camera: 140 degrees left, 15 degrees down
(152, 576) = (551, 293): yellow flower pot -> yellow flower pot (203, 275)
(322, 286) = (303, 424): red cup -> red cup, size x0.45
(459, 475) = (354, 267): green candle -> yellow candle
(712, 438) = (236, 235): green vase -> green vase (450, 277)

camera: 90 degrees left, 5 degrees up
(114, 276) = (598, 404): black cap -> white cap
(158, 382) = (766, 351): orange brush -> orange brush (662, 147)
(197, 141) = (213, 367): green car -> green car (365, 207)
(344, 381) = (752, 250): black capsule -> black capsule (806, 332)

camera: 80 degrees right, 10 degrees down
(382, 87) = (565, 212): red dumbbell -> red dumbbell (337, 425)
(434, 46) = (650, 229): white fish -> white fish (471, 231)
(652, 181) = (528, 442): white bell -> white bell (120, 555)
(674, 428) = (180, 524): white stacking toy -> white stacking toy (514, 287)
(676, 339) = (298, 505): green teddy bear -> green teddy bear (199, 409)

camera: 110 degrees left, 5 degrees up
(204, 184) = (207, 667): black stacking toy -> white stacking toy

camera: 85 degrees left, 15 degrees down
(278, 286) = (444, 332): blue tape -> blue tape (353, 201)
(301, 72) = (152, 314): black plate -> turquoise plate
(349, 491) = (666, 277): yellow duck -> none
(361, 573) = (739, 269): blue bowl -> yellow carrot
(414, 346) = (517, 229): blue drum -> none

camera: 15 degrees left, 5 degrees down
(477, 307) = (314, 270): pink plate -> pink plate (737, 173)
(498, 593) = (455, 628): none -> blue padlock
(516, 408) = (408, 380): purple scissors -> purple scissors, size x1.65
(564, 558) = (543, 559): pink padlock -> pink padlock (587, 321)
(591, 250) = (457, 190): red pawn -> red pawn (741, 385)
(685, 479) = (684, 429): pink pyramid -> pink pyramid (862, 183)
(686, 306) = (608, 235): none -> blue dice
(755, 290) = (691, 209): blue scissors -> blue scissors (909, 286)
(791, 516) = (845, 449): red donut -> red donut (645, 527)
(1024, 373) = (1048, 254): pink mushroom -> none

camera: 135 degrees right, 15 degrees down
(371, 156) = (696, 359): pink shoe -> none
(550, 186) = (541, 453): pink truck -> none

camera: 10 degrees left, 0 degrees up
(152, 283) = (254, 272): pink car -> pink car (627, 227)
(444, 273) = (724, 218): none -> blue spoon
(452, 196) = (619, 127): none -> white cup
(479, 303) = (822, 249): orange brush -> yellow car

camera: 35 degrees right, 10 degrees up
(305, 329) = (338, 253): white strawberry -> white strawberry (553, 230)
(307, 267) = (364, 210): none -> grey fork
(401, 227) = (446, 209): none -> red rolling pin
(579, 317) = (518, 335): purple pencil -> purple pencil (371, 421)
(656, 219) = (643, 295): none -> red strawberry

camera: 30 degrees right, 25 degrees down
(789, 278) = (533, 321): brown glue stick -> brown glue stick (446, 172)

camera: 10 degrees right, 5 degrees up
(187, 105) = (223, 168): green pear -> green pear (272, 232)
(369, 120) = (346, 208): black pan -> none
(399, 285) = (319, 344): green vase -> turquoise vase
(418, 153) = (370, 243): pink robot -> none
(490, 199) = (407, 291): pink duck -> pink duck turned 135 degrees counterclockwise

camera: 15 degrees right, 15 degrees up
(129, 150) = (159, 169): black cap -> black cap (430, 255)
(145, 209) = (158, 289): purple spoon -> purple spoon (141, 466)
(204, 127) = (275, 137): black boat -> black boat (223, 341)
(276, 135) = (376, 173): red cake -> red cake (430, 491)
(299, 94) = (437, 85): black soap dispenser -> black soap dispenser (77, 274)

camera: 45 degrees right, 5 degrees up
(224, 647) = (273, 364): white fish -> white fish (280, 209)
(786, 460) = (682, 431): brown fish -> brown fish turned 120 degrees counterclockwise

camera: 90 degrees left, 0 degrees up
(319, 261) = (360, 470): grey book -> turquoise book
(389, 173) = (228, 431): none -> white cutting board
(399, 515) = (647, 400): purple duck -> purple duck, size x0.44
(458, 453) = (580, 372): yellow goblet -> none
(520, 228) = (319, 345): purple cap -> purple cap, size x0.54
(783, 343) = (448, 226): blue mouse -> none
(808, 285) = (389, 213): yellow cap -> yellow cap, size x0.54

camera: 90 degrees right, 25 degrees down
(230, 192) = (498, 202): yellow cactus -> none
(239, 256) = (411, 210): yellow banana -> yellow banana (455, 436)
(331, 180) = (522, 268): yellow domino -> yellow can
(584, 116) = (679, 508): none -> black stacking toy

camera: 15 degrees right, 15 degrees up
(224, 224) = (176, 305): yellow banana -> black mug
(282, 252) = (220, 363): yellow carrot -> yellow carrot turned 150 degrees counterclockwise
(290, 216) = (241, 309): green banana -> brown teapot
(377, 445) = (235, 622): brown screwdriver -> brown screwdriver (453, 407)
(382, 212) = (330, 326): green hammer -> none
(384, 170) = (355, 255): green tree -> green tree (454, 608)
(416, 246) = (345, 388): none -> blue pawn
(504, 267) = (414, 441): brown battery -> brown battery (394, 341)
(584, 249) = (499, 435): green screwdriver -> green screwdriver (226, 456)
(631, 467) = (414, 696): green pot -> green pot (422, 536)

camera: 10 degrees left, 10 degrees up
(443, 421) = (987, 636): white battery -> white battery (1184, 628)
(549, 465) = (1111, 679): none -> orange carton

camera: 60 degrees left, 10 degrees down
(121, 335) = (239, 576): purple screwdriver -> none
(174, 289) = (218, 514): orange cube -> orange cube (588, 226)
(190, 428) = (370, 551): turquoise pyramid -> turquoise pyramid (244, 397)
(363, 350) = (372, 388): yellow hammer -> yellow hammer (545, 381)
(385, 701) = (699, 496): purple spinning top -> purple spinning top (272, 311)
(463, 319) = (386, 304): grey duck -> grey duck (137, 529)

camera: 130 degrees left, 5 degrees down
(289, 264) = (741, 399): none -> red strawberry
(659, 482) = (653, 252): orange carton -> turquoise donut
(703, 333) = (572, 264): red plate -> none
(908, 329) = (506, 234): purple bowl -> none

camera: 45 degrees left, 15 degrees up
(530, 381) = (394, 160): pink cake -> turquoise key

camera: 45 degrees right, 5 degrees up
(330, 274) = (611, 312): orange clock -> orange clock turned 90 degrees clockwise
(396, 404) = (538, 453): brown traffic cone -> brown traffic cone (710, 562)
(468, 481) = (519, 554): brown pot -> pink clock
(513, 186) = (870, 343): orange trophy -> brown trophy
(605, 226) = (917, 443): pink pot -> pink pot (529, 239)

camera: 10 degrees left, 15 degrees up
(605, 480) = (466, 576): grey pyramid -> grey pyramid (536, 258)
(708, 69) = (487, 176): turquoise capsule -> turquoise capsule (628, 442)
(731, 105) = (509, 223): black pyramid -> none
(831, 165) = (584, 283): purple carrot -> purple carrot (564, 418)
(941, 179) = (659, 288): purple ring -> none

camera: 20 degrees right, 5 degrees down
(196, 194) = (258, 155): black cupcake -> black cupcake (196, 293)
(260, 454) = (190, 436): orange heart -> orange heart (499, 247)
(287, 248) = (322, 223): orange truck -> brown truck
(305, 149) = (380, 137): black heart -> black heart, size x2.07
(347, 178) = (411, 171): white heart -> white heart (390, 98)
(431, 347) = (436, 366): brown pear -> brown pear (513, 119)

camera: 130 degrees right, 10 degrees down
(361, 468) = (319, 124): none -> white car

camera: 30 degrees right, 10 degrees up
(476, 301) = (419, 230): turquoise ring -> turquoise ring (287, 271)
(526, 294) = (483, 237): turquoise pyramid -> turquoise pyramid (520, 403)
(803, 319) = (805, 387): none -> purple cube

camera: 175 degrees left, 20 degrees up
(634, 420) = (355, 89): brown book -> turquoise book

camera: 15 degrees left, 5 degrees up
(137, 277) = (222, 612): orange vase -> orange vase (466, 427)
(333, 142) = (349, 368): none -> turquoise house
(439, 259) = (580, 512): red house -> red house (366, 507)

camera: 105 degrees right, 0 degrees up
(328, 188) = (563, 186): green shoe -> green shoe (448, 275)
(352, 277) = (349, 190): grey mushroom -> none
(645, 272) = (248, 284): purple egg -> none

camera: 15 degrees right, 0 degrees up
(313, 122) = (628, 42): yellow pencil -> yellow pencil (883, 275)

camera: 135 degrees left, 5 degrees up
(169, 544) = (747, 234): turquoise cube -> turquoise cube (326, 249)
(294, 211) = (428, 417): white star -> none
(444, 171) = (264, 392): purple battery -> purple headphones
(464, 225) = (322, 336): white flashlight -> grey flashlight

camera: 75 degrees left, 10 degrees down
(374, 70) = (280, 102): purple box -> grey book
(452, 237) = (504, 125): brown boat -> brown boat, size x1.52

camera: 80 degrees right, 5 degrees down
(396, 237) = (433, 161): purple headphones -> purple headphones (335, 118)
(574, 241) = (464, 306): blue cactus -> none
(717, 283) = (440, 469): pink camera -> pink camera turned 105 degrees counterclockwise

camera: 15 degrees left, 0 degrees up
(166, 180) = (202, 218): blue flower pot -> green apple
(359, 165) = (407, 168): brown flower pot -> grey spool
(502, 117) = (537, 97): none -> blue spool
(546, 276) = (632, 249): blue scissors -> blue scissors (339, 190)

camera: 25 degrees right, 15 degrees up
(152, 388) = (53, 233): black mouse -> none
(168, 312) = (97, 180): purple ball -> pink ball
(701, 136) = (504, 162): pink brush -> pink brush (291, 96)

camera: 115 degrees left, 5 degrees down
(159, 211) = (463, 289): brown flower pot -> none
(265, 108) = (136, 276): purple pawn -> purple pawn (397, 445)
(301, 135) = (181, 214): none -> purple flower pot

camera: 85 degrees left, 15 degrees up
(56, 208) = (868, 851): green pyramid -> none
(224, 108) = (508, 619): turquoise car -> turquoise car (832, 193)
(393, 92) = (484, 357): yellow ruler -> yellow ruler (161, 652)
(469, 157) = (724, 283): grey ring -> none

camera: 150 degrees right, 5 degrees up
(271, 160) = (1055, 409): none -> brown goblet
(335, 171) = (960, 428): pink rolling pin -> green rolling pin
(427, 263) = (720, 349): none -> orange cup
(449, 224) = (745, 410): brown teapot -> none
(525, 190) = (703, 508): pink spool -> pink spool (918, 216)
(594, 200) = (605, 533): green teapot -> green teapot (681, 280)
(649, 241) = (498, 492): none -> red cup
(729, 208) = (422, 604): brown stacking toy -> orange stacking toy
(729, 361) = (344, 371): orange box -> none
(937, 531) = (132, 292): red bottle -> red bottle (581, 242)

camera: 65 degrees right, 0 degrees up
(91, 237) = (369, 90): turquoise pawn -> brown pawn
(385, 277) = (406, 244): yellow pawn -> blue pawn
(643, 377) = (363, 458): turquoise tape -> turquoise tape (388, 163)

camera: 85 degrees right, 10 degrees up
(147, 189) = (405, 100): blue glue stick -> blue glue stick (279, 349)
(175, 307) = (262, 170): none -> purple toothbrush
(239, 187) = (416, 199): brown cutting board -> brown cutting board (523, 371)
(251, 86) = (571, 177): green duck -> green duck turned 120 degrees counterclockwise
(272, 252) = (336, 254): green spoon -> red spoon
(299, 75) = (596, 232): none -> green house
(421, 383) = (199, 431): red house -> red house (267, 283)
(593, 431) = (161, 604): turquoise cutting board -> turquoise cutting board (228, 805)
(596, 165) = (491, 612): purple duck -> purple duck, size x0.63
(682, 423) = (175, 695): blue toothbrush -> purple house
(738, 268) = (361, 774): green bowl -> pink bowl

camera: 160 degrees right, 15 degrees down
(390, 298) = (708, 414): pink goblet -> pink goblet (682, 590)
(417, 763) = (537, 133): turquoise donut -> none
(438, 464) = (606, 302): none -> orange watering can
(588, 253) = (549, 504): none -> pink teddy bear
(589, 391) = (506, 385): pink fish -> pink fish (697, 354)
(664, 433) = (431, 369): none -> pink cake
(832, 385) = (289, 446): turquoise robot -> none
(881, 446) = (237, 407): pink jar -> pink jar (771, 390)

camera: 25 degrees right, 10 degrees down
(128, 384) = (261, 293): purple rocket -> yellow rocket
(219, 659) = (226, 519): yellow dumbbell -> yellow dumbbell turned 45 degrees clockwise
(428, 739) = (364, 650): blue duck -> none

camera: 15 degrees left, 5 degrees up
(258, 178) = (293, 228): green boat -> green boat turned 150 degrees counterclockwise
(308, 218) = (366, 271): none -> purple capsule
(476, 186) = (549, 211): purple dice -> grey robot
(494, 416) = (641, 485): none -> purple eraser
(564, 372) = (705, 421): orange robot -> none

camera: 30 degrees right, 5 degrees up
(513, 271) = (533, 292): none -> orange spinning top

▸ Exercise goal: From the records above, quote only the lines running from the line with "(389, 173) = (228, 431): none" to the line with "(382, 212) = (330, 326): green hammer -> none", both lines included.

▸ Exercise solution:
(389, 173) = (228, 431): none -> white cutting board
(399, 515) = (647, 400): purple duck -> purple duck, size x0.44
(458, 453) = (580, 372): yellow goblet -> none
(520, 228) = (319, 345): purple cap -> purple cap, size x0.54
(783, 343) = (448, 226): blue mouse -> none
(808, 285) = (389, 213): yellow cap -> yellow cap, size x0.54

camera: 90 degrees right, 25 degrees down
(230, 192) = (498, 202): yellow cactus -> none
(239, 256) = (411, 210): yellow banana -> yellow banana (455, 436)
(331, 180) = (522, 268): yellow domino -> yellow can
(584, 116) = (679, 508): none -> black stacking toy

camera: 15 degrees right, 15 degrees up
(224, 224) = (176, 305): yellow banana -> black mug
(282, 252) = (220, 363): yellow carrot -> yellow carrot turned 150 degrees counterclockwise
(290, 216) = (241, 309): green banana -> brown teapot
(377, 445) = (235, 622): brown screwdriver -> brown screwdriver (453, 407)
(382, 212) = (330, 326): green hammer -> none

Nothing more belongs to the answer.